Pointing listing for text and elements:

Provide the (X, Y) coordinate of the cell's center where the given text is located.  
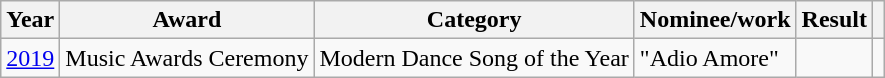
Year (30, 20)
"Adio Amore" (715, 58)
2019 (30, 58)
Category (474, 20)
Modern Dance Song of the Year (474, 58)
Result (834, 20)
Music Awards Ceremony (187, 58)
Award (187, 20)
Nominee/work (715, 20)
Pinpoint the cell where the given text exists, returning its [x, y] midpoint coordinate. 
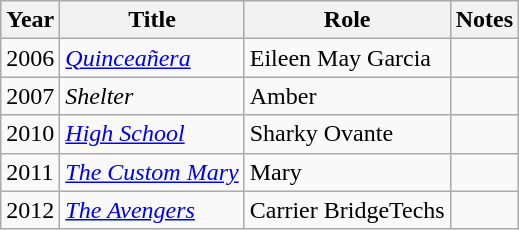
2010 [30, 134]
Year [30, 20]
Eileen May Garcia [347, 58]
Sharky Ovante [347, 134]
Carrier BridgeTechs [347, 210]
Shelter [152, 96]
The Custom Mary [152, 172]
The Avengers [152, 210]
Title [152, 20]
Amber [347, 96]
2006 [30, 58]
2011 [30, 172]
Role [347, 20]
Quinceañera [152, 58]
Mary [347, 172]
2007 [30, 96]
High School [152, 134]
2012 [30, 210]
Notes [484, 20]
Identify which cell holds the provided text, then report its (x, y) central coordinate. 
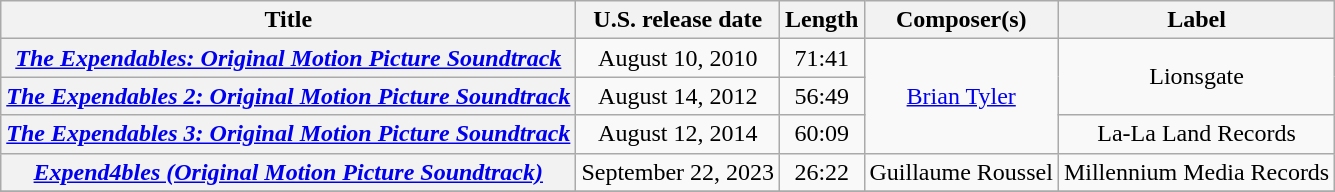
Title (288, 20)
August 10, 2010 (678, 58)
The Expendables 3: Original Motion Picture Soundtrack (288, 134)
Length (822, 20)
The Expendables 2: Original Motion Picture Soundtrack (288, 96)
56:49 (822, 96)
Guillaume Roussel (961, 172)
Lionsgate (1196, 77)
Label (1196, 20)
The Expendables: Original Motion Picture Soundtrack (288, 58)
August 12, 2014 (678, 134)
August 14, 2012 (678, 96)
71:41 (822, 58)
Expend4bles (Original Motion Picture Soundtrack) (288, 172)
Composer(s) (961, 20)
U.S. release date (678, 20)
60:09 (822, 134)
Millennium Media Records (1196, 172)
La-La Land Records (1196, 134)
26:22 (822, 172)
Brian Tyler (961, 96)
September 22, 2023 (678, 172)
Extract the [X, Y] coordinate from the center of the cell holding the provided text.  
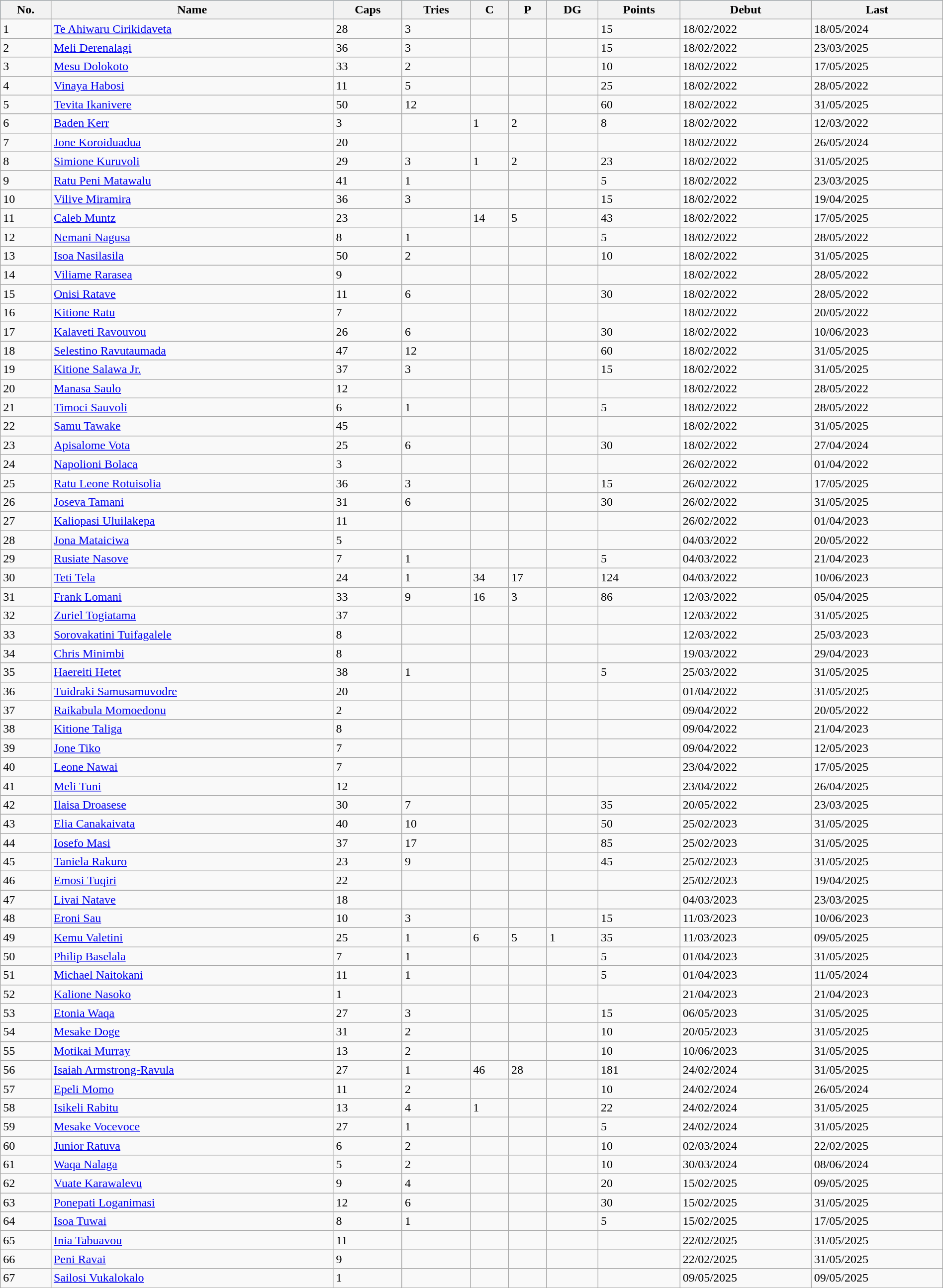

(Your task) Can you reproduce the entire listing above line for line, with every character unchanged, and omit the pictures?

(Response)
Provide the (X, Y) coordinate of the cell's center where the given text is located.  
Year (30, 20)
"Adio Amore" (715, 58)
2019 (30, 58)
Category (474, 20)
Modern Dance Song of the Year (474, 58)
Result (834, 20)
Music Awards Ceremony (187, 58)
Award (187, 20)
Nominee/work (715, 20)
Pinpoint the cell where the given text exists, returning its [x, y] midpoint coordinate. 
2010 [30, 134]
Year [30, 20]
Eileen May Garcia [347, 58]
Sharky Ovante [347, 134]
Carrier BridgeTechs [347, 210]
Shelter [152, 96]
The Custom Mary [152, 172]
The Avengers [152, 210]
Title [152, 20]
Amber [347, 96]
2006 [30, 58]
2011 [30, 172]
Role [347, 20]
Quinceañera [152, 58]
Mary [347, 172]
2007 [30, 96]
High School [152, 134]
2012 [30, 210]
Notes [484, 20]
Identify which cell holds the provided text, then report its (x, y) central coordinate. 
Title (288, 20)
August 10, 2010 (678, 58)
The Expendables 3: Original Motion Picture Soundtrack (288, 134)
Length (822, 20)
The Expendables 2: Original Motion Picture Soundtrack (288, 96)
56:49 (822, 96)
Guillaume Roussel (961, 172)
Lionsgate (1196, 77)
Label (1196, 20)
The Expendables: Original Motion Picture Soundtrack (288, 58)
August 12, 2014 (678, 134)
August 14, 2012 (678, 96)
71:41 (822, 58)
Expend4bles (Original Motion Picture Soundtrack) (288, 172)
Composer(s) (961, 20)
U.S. release date (678, 20)
60:09 (822, 134)
Millennium Media Records (1196, 172)
La-La Land Records (1196, 134)
26:22 (822, 172)
Brian Tyler (961, 96)
September 22, 2023 (678, 172)
Extract the [X, Y] coordinate from the center of the cell holding the provided text.  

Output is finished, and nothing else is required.